Work order:
Set down exactly the lines below between the line holding "green L-shape: (603, 340)" and the line holding "green cross: (139, 914)", inclusive; no other line belongs in the answer.

● ● ● ●

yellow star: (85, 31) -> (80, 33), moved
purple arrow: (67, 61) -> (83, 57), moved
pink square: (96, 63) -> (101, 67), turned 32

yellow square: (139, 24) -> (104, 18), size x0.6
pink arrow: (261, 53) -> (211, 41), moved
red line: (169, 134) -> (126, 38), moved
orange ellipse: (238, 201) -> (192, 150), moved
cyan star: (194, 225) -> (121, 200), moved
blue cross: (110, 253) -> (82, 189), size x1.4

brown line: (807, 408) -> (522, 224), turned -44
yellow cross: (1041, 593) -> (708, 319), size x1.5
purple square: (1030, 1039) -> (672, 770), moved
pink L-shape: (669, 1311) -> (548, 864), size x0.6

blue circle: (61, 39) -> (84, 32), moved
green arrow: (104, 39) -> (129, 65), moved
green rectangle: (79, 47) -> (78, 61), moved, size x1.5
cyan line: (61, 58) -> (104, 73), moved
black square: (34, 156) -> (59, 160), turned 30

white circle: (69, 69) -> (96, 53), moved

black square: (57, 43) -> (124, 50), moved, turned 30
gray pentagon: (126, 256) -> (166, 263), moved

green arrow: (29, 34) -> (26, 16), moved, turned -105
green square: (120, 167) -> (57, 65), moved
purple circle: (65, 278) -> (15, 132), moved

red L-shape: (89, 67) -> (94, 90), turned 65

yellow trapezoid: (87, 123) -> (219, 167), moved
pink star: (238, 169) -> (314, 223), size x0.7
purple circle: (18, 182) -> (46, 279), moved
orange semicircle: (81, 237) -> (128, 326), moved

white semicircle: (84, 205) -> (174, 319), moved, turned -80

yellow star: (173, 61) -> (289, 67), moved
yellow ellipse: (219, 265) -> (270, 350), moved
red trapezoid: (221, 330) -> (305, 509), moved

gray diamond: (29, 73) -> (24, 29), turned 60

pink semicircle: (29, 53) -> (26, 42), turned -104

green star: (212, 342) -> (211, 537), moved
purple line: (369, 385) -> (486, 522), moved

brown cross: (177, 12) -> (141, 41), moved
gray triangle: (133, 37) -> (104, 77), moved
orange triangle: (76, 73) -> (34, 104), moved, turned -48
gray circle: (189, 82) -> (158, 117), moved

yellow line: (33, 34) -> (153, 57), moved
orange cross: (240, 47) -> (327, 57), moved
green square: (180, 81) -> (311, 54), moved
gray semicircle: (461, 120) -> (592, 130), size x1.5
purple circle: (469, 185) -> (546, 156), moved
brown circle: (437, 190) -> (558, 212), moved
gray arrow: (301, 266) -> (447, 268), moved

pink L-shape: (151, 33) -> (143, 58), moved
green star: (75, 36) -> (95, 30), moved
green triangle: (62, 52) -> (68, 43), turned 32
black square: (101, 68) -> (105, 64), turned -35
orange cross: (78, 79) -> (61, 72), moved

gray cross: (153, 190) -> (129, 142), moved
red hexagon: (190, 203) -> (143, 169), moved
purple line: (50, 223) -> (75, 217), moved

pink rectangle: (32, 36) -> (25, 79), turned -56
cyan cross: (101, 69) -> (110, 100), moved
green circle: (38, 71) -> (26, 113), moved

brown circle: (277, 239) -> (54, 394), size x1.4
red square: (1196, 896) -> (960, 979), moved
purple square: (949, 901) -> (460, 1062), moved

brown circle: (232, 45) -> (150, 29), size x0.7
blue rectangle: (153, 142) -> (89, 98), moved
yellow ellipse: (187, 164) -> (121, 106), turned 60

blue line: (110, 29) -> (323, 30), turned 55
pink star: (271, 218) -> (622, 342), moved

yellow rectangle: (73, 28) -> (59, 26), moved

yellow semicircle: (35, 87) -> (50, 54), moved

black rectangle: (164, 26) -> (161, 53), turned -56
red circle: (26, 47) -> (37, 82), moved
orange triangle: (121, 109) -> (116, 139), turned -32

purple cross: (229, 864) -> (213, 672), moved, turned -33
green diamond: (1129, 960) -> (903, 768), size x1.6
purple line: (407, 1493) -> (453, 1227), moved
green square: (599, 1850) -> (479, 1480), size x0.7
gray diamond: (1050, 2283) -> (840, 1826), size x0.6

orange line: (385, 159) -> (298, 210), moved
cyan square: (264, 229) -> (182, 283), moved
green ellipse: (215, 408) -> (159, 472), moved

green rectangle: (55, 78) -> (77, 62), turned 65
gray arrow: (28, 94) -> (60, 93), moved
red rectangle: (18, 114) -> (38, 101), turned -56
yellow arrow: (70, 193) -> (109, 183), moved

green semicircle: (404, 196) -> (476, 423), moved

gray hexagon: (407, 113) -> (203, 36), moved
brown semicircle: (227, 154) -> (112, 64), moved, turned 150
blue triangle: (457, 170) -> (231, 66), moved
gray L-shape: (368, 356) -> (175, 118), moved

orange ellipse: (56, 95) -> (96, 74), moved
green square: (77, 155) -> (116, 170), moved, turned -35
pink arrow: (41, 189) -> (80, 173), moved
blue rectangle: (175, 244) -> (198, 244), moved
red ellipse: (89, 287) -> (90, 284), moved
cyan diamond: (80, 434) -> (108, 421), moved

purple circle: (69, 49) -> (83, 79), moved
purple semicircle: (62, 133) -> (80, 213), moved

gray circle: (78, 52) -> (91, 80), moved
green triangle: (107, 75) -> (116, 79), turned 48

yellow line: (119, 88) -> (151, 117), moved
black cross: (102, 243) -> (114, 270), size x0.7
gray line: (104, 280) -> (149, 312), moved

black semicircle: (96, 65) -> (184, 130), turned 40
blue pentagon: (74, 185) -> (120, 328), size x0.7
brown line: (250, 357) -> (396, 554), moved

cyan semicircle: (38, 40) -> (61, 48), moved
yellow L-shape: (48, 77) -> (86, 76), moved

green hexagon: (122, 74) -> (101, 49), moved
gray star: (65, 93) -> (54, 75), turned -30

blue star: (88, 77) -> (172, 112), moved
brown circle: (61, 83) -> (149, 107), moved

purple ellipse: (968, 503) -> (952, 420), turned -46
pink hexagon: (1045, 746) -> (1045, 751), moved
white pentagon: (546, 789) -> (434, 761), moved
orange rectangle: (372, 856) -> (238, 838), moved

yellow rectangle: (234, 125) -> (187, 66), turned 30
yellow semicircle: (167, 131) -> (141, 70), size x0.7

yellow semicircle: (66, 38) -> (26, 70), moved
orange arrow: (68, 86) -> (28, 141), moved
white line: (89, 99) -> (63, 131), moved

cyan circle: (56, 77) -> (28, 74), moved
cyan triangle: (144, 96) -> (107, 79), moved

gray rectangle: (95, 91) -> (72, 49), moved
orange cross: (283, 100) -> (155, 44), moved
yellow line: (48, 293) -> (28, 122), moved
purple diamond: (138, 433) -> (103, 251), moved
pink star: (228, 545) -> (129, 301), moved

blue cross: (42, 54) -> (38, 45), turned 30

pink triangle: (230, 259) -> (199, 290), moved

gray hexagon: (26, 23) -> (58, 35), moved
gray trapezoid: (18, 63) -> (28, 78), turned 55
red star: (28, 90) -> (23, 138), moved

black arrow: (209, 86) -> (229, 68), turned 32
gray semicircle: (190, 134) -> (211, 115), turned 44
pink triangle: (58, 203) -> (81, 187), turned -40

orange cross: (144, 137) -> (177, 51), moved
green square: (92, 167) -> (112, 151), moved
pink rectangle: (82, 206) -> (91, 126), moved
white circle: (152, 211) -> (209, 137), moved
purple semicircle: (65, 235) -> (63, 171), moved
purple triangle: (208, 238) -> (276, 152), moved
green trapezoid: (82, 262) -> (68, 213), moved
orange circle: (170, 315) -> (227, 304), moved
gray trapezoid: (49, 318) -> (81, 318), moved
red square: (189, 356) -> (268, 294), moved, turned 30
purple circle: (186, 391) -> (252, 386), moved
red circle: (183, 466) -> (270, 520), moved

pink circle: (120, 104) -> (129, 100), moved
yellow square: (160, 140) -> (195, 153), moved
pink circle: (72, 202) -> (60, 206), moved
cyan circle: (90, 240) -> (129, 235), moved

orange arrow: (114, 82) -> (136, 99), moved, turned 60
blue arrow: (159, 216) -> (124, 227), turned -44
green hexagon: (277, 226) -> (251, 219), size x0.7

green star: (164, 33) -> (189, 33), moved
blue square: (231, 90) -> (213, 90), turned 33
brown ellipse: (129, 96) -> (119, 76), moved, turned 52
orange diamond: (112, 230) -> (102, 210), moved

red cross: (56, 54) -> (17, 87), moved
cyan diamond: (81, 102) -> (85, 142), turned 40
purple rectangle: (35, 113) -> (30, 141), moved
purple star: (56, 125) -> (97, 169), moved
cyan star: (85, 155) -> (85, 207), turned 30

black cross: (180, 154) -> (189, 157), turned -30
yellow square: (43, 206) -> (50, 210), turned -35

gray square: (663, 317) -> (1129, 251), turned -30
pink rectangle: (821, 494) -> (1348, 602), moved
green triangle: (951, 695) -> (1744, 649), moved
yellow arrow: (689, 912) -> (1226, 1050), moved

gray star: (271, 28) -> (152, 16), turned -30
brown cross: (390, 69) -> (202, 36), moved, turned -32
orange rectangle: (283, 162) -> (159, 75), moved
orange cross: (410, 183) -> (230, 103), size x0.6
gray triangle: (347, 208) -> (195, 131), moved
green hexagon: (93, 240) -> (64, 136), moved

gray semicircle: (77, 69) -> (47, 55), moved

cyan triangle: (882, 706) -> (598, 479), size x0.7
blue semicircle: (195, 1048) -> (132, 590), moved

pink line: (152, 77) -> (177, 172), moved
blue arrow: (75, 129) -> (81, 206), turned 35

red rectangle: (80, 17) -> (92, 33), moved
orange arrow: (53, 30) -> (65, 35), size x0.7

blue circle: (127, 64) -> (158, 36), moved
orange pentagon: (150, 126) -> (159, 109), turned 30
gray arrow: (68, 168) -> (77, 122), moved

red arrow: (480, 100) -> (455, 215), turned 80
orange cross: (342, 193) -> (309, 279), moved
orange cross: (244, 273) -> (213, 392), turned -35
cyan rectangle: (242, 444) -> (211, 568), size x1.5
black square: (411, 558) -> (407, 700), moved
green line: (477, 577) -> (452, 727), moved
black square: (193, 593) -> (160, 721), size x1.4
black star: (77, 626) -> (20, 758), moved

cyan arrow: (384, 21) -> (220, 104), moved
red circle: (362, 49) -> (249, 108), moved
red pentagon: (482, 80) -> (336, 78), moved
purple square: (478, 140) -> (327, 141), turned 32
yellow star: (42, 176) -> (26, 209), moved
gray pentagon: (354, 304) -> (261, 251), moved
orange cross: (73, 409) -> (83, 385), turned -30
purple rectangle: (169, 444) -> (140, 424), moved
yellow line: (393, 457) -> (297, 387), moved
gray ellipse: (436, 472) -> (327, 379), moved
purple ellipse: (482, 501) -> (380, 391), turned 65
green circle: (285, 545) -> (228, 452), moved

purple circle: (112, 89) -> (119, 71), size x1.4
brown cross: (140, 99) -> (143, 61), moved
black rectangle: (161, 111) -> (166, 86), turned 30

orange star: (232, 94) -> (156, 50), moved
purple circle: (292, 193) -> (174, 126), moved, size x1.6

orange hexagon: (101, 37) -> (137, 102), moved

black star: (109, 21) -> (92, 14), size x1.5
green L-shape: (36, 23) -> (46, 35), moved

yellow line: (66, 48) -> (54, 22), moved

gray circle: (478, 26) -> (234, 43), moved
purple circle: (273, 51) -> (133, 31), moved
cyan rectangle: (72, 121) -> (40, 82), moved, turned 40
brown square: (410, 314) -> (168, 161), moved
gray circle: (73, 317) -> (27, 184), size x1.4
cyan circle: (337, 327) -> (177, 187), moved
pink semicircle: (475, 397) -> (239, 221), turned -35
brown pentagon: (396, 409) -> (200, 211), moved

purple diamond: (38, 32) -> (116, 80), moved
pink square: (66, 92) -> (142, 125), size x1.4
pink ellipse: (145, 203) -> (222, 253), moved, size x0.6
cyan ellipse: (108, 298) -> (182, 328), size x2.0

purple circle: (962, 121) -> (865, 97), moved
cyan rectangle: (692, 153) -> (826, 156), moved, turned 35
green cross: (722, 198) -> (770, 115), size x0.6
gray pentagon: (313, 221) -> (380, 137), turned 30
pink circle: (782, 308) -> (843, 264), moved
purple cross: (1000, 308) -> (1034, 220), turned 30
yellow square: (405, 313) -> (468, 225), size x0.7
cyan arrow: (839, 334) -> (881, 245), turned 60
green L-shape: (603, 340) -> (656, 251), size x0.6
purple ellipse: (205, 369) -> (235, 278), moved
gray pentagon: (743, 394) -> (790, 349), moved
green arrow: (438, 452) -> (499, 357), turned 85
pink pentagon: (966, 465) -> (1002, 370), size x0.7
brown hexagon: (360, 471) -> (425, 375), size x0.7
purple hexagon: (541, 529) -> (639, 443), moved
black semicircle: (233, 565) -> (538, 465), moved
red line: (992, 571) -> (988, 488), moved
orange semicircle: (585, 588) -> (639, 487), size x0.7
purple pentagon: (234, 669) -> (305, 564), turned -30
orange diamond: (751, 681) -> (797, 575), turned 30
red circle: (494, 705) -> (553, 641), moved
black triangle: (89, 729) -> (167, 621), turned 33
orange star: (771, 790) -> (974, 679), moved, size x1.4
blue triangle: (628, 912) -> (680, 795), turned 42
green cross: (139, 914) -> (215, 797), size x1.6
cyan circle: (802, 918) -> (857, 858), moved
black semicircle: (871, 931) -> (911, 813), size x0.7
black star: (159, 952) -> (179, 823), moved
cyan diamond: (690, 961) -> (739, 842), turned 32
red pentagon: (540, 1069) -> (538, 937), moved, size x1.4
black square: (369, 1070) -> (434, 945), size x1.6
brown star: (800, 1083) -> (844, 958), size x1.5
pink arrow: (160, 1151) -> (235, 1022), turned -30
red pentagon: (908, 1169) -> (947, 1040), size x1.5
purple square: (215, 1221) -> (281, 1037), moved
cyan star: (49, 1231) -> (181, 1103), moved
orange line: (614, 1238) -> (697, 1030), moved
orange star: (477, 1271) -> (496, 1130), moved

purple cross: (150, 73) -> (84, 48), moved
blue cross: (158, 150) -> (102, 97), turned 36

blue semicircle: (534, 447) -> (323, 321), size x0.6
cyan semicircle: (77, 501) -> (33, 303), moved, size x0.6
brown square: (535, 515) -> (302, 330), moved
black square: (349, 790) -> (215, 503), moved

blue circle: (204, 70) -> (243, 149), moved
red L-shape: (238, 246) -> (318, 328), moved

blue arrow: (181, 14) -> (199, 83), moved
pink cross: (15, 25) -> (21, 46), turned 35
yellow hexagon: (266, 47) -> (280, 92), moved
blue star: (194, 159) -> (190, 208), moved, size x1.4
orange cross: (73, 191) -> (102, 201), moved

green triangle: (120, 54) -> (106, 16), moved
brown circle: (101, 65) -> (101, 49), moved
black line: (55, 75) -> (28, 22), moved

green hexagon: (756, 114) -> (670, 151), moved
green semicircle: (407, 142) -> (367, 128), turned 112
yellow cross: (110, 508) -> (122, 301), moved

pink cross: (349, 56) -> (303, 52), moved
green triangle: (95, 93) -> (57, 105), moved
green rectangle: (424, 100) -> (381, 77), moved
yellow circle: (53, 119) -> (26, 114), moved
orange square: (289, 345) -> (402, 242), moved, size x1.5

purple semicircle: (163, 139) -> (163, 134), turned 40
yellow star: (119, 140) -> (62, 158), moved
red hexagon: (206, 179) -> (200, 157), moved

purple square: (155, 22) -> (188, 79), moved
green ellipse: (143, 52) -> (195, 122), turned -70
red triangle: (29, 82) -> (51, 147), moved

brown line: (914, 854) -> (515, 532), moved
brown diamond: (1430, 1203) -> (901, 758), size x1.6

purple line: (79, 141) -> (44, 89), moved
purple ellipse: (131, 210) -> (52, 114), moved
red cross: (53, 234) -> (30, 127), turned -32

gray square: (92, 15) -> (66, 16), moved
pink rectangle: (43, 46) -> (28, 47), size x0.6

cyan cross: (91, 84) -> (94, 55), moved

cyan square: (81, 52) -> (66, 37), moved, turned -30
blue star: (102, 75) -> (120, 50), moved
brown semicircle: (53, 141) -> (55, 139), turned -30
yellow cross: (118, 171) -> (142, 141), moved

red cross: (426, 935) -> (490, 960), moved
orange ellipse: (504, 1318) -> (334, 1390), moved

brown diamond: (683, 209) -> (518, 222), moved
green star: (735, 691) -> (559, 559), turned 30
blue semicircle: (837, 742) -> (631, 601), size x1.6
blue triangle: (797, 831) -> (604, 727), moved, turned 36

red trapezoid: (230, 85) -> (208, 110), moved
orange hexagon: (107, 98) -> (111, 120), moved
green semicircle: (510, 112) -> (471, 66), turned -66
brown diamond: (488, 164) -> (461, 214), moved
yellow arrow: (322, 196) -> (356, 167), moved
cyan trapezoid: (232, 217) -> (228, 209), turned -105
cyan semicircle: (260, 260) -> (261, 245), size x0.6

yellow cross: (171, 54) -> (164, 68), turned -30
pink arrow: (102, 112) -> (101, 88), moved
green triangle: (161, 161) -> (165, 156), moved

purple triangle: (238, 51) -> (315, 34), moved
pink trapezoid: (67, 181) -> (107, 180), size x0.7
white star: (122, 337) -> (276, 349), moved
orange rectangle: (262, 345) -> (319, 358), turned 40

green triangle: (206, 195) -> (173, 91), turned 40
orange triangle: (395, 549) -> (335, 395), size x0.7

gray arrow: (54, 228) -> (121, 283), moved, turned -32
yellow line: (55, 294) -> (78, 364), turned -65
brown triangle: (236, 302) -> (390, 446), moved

● ● ● ●

Result:
green L-shape: (603, 340) -> (656, 251), size x0.6
purple ellipse: (205, 369) -> (235, 278), moved
gray pentagon: (743, 394) -> (790, 349), moved
green arrow: (438, 452) -> (499, 357), turned 85
pink pentagon: (966, 465) -> (1002, 370), size x0.7
brown hexagon: (360, 471) -> (425, 375), size x0.7
purple hexagon: (541, 529) -> (639, 443), moved
black semicircle: (233, 565) -> (538, 465), moved
red line: (992, 571) -> (988, 488), moved
orange semicircle: (585, 588) -> (639, 487), size x0.7
purple pentagon: (234, 669) -> (305, 564), turned -30
orange diamond: (751, 681) -> (797, 575), turned 30
red circle: (494, 705) -> (553, 641), moved
black triangle: (89, 729) -> (167, 621), turned 33
orange star: (771, 790) -> (974, 679), moved, size x1.4
blue triangle: (628, 912) -> (680, 795), turned 42
green cross: (139, 914) -> (215, 797), size x1.6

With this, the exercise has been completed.